§ **WHAT THE TASK REQUIRES**
In the records below, the relevant part opens with the line containing "KEYS pin K1: D4 -> D8" and closes with the line containing "STEPPER3 pin IN4: RX -> D2"; print that part exactly and only, without its pictures.

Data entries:
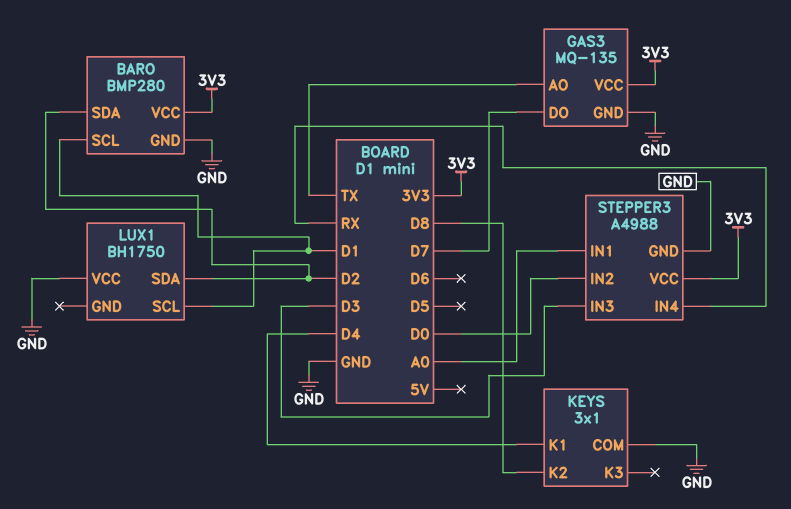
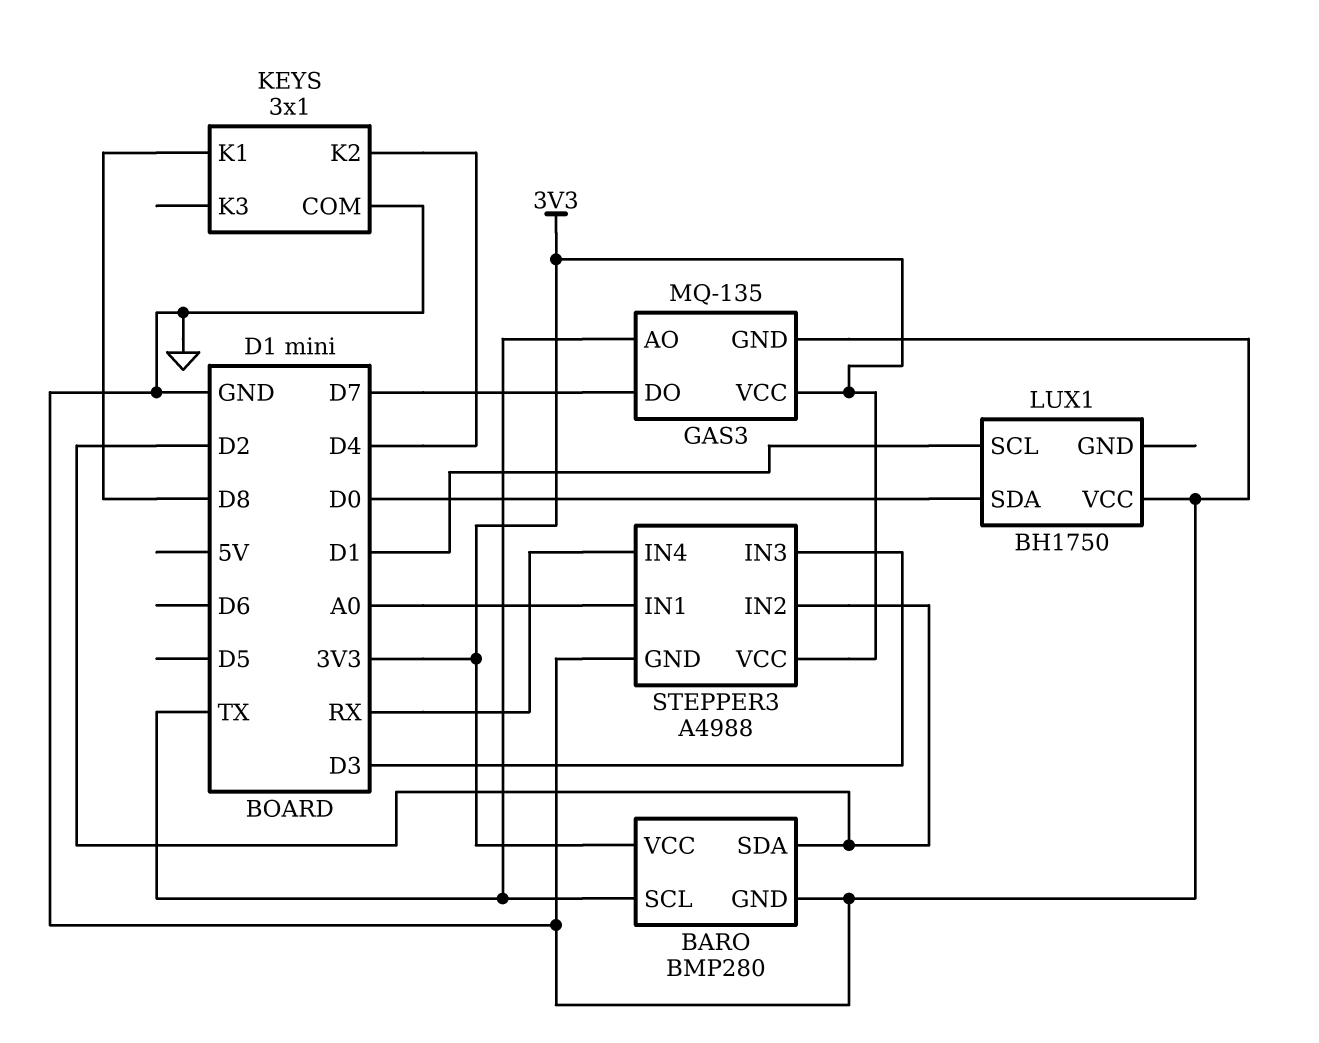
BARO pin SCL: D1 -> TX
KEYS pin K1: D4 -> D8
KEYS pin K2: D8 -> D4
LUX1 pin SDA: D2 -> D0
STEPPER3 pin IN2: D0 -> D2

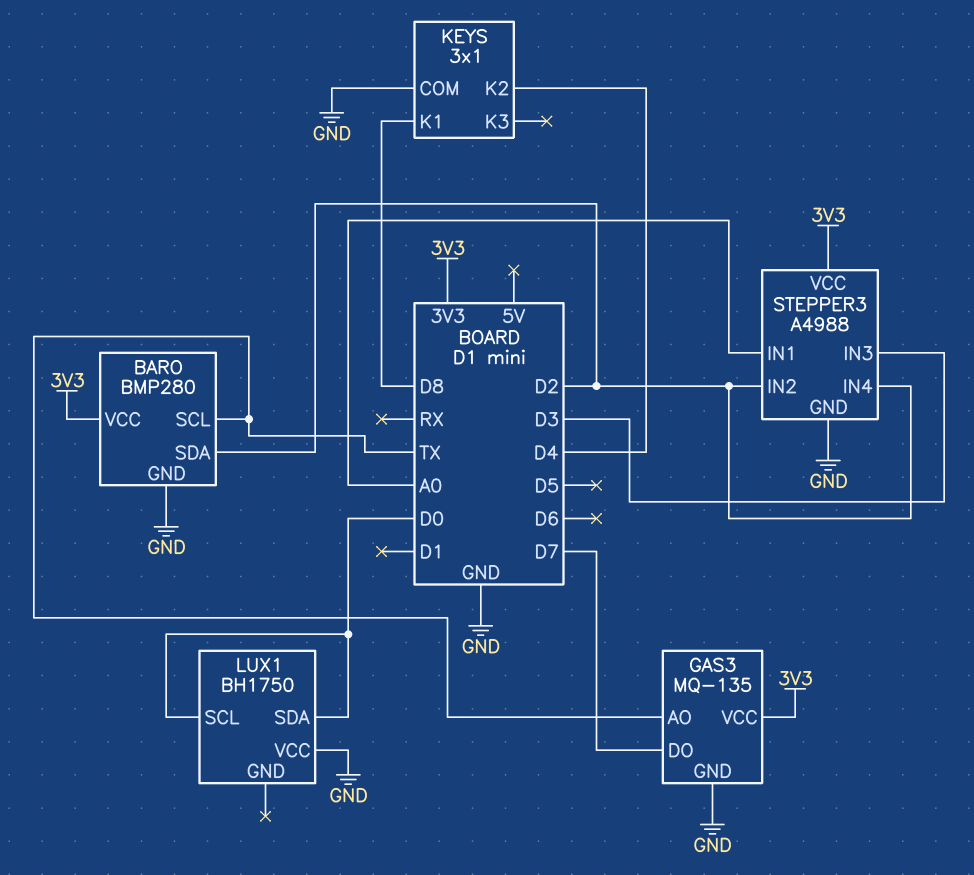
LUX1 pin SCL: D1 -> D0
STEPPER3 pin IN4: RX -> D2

...

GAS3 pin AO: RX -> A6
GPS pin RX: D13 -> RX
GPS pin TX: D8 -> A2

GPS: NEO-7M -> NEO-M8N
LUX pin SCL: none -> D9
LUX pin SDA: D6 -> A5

§ **SOLUTION FOR THIS PROBLEM**
KEYS pin K1: D4 -> D8
KEYS pin K2: D8 -> D4
LUX1 pin SDA: D2 -> D0
STEPPER3 pin IN2: D0 -> D2

LUX1 pin SCL: D1 -> D0
STEPPER3 pin IN4: RX -> D2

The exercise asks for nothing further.